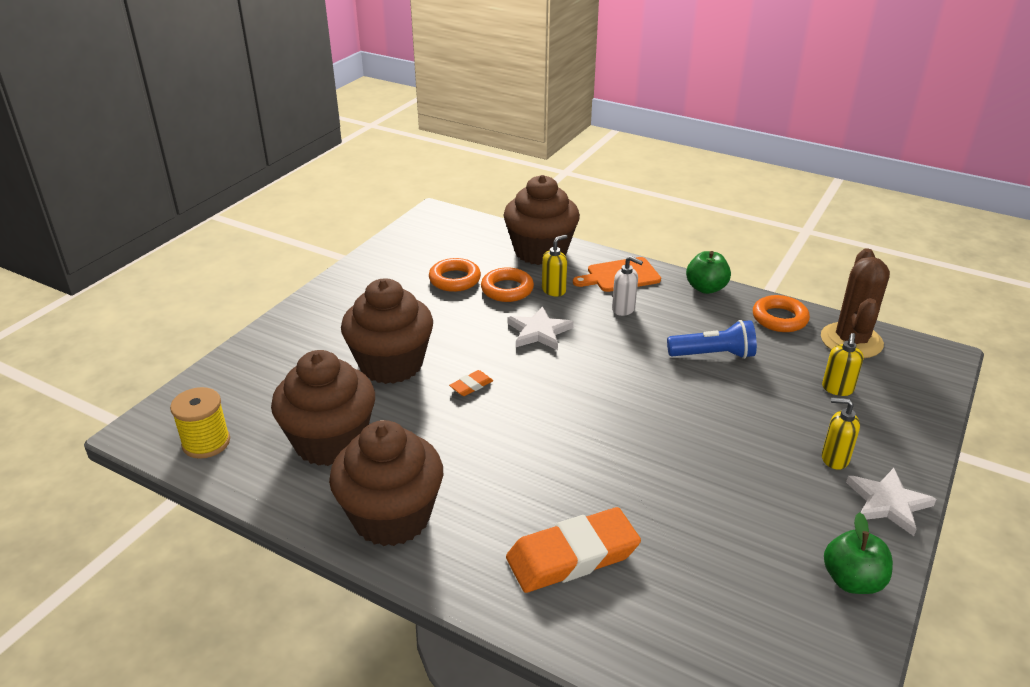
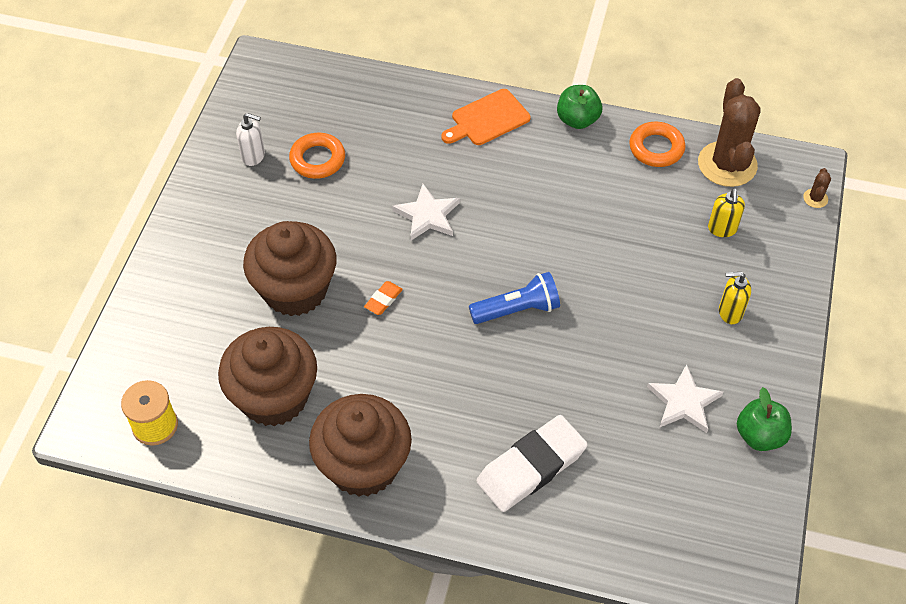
camera: 15 degrees left, 20 degrees up
(507, 289) = (377, 163): orange ring -> none
(540, 251) = (395, 99): brown cupcake -> none
(554, 290) = (425, 154): yellow soap dispenser -> none
(572, 556) = (531, 467): orange eraser -> white eraser
(623, 309) = (503, 166): white soap dispenser -> white soap dispenser (253, 156)
(713, 355) = (602, 210): blue flashlight -> blue flashlight (517, 309)
(888, 503) = (779, 350): white star -> white star (684, 402)
(945, 381) = (815, 198): none -> brown cactus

####

_AIM OF THE TASK:_ Each line from the top of the material through the line containing "(572, 556) = (531, 467): orange" should be reproduced exactly; please drop any images.

_THE COMPLETED TASK:_
camera: 15 degrees left, 20 degrees up
(507, 289) = (377, 163): orange ring -> none
(540, 251) = (395, 99): brown cupcake -> none
(554, 290) = (425, 154): yellow soap dispenser -> none
(572, 556) = (531, 467): orange eraser -> white eraser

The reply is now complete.